----- Dataset records
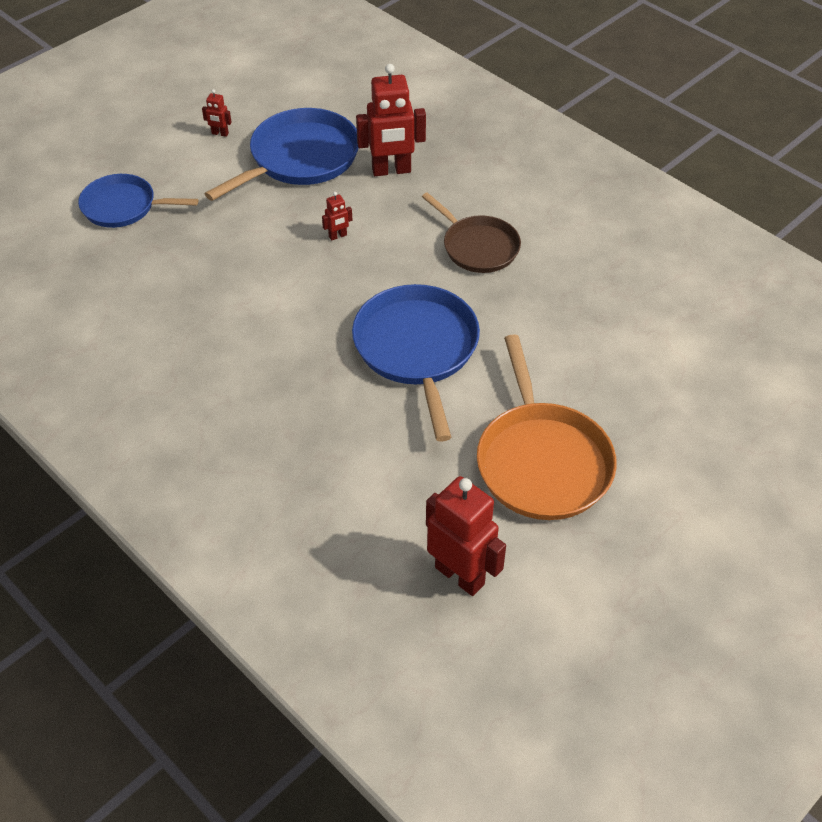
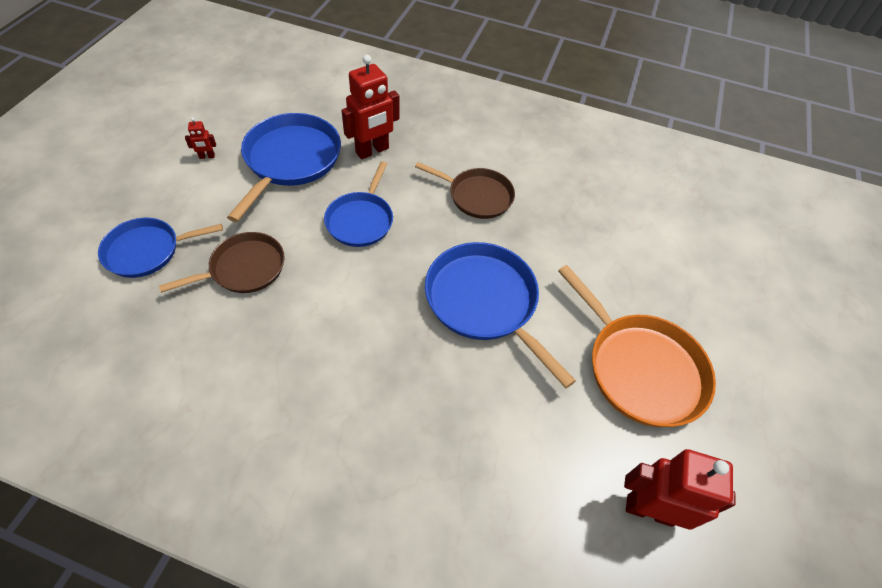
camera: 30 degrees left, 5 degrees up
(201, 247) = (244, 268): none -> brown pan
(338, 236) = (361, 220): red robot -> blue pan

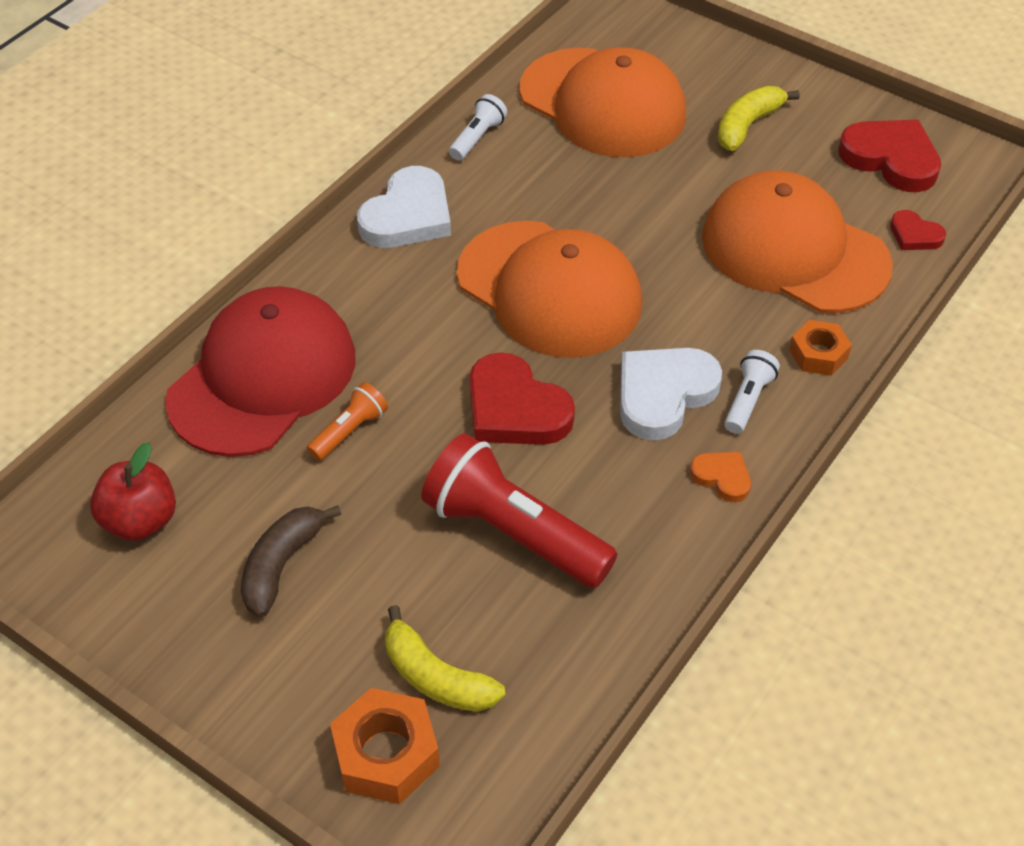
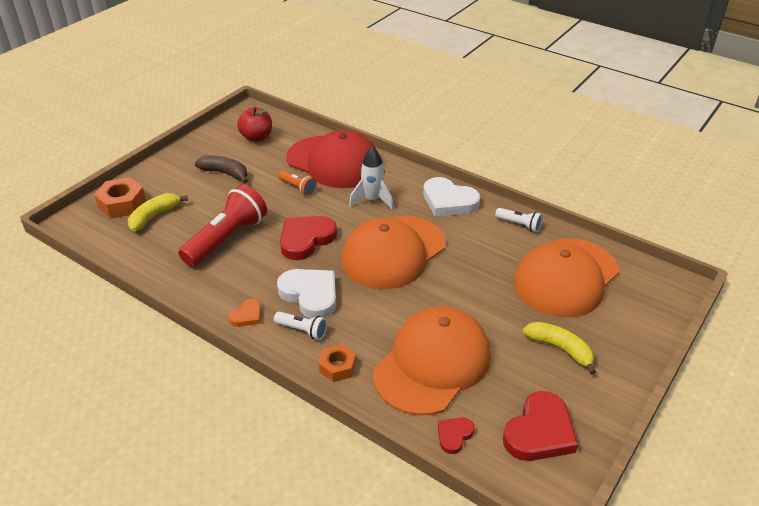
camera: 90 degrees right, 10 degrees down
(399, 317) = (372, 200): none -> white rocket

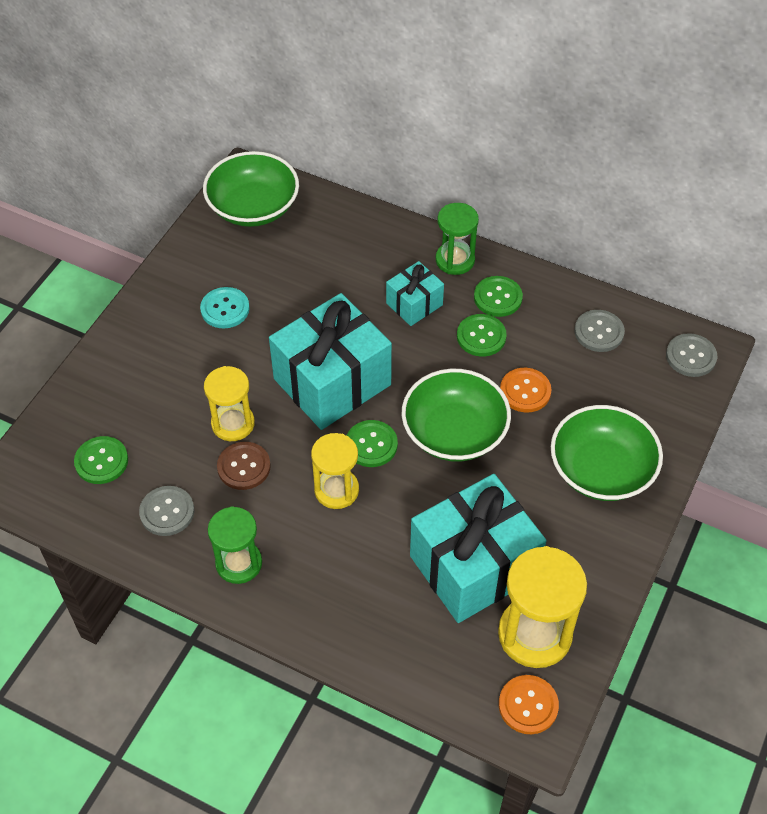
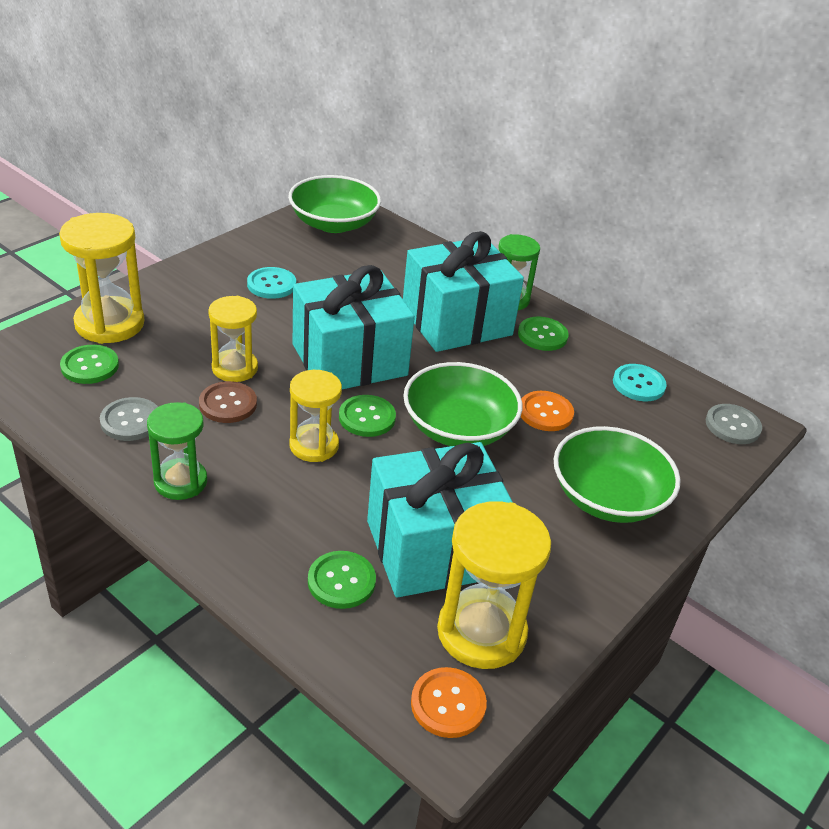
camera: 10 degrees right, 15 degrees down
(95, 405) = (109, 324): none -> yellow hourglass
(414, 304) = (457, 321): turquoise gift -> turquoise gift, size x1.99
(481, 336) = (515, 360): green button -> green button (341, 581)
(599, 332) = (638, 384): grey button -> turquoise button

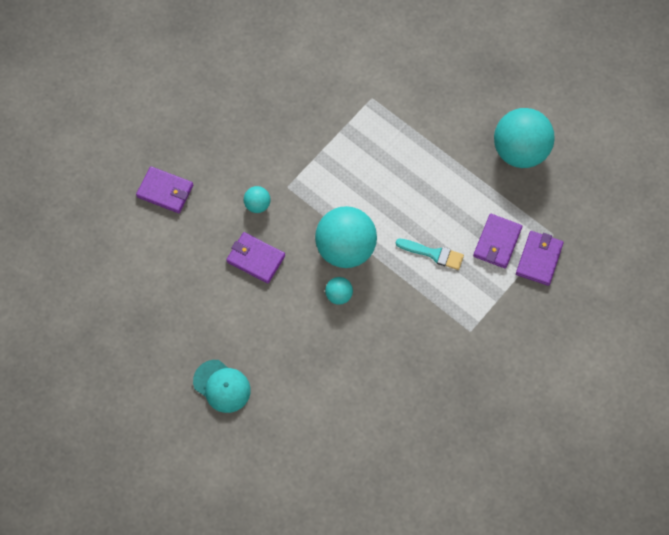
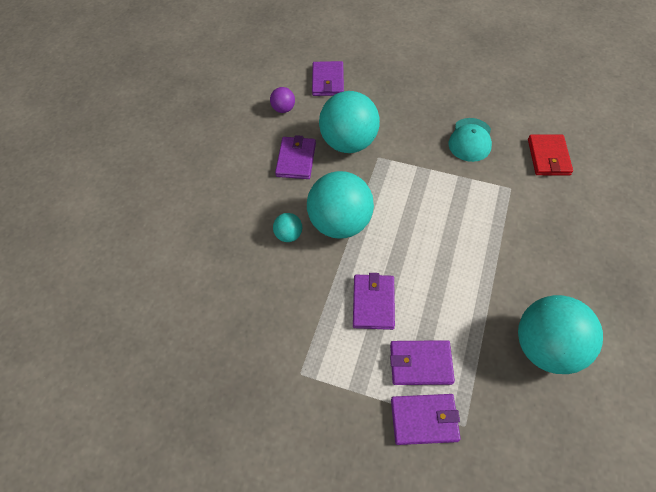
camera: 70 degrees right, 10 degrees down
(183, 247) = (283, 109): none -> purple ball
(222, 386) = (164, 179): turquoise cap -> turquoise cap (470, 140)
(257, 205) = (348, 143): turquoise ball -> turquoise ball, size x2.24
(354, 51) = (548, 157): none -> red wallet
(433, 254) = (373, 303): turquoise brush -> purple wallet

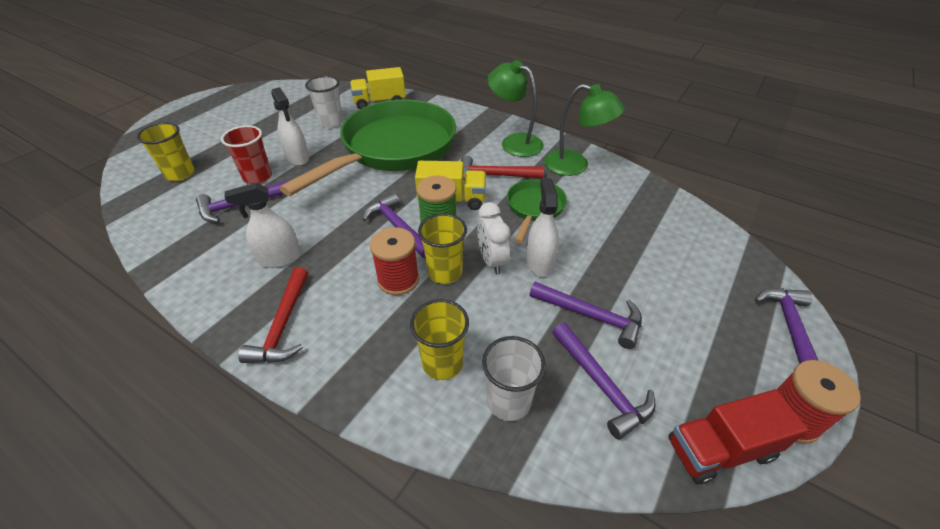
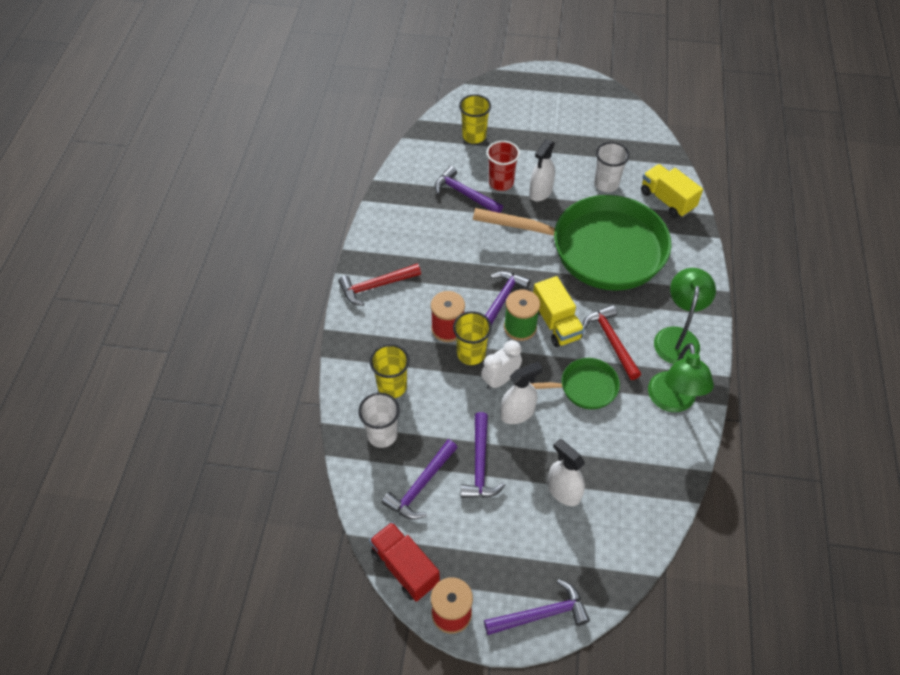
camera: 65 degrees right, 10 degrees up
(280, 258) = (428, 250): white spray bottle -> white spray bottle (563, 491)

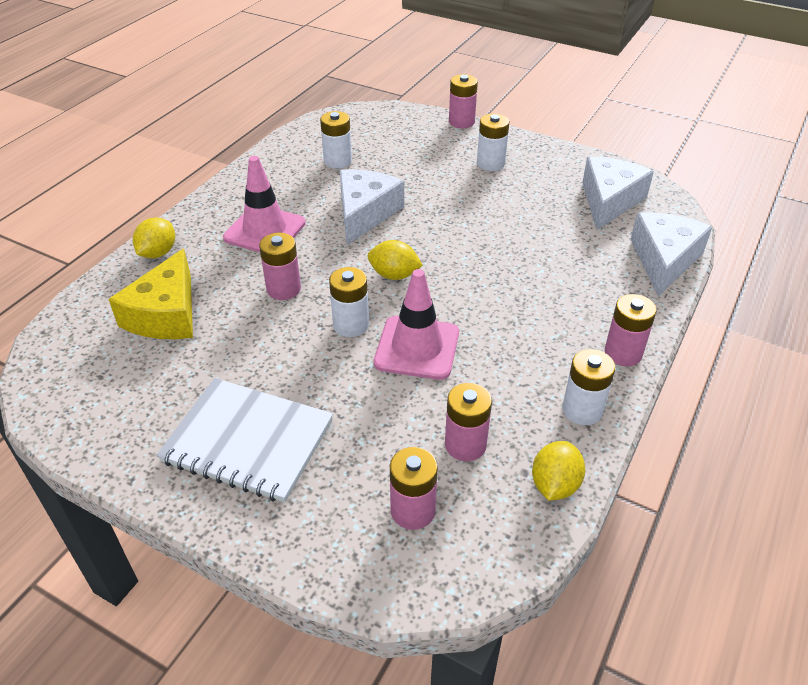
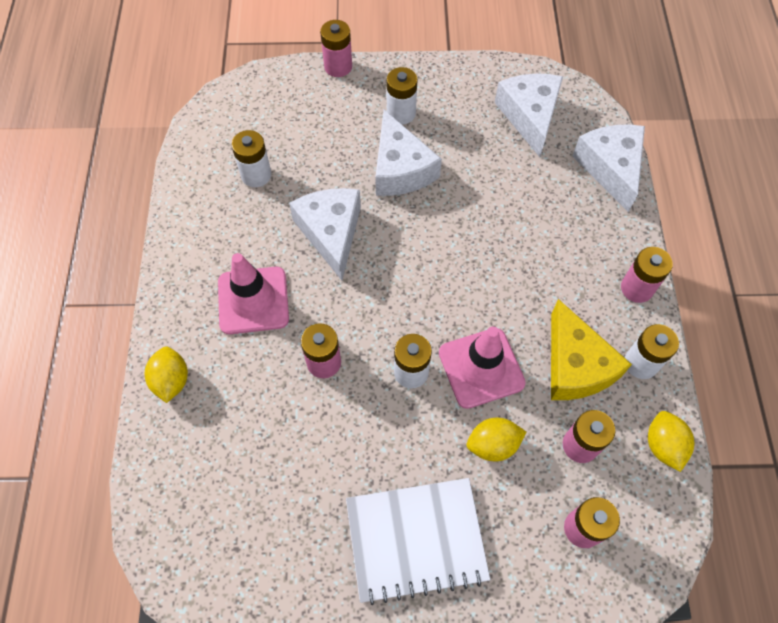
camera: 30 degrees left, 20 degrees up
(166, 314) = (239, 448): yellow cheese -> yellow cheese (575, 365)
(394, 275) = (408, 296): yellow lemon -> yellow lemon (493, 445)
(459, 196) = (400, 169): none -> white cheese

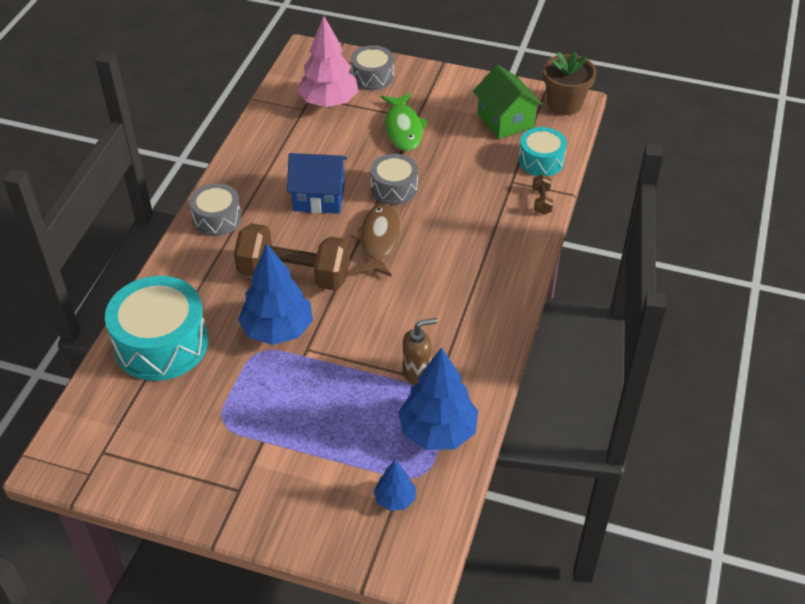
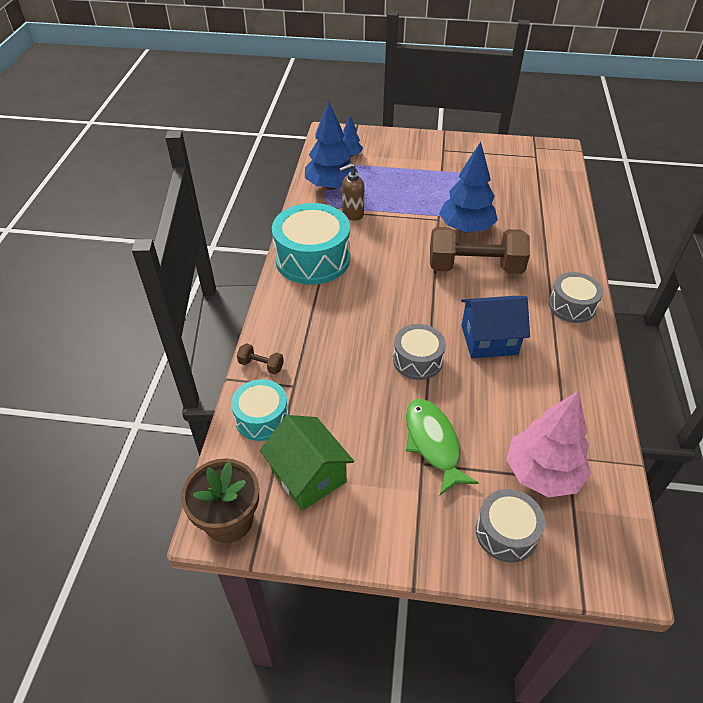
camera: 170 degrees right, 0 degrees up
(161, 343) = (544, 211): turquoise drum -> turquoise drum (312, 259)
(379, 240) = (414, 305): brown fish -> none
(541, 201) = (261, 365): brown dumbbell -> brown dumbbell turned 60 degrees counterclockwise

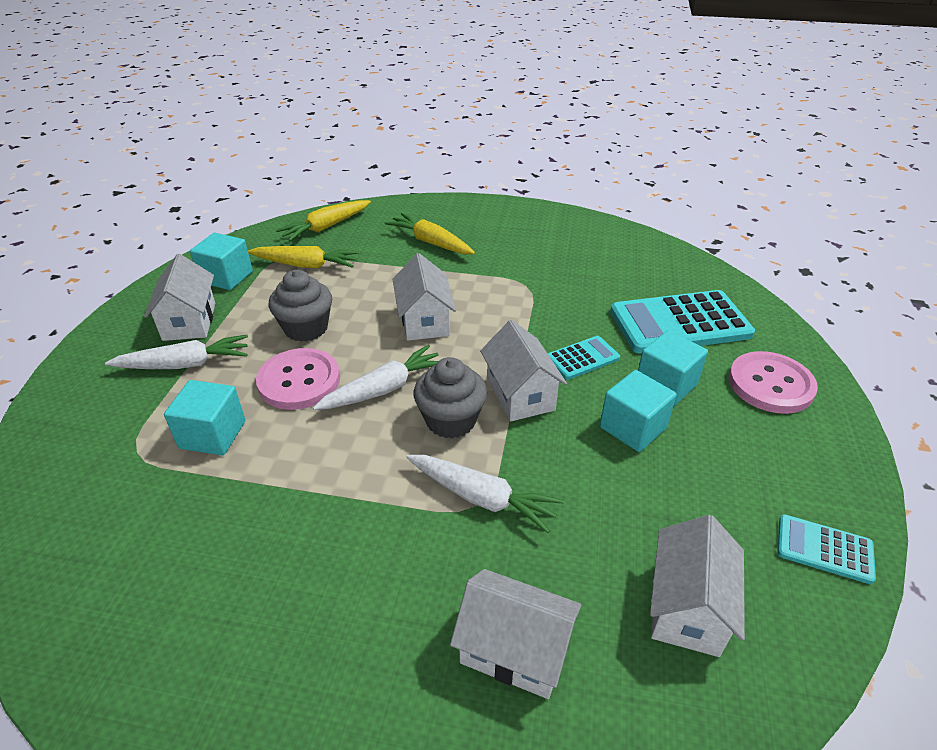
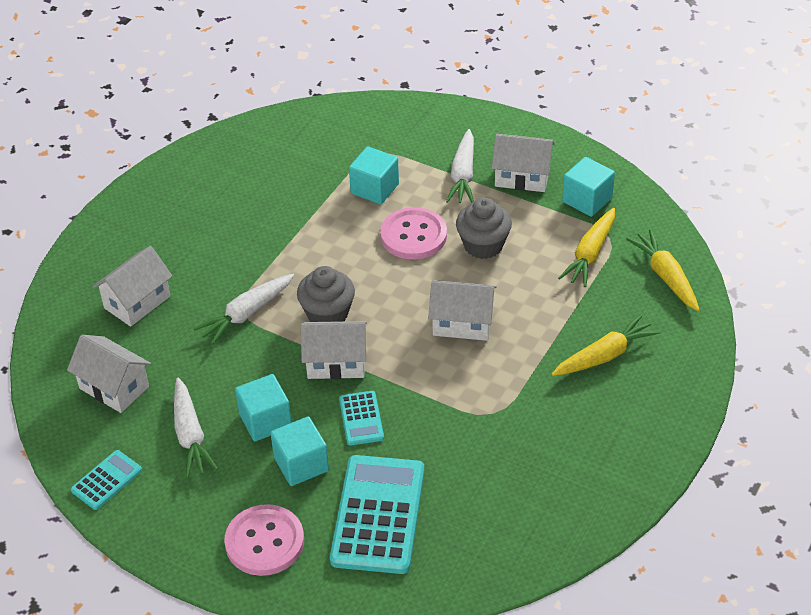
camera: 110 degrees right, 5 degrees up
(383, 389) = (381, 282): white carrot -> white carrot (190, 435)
----------
> [Your goal]: In the entries, find every line holding "left" and copy it.

> [Response to this task]:
camera: 30 degrees left, 5 degrees up
camera: 30 degrees left, 20 degrees up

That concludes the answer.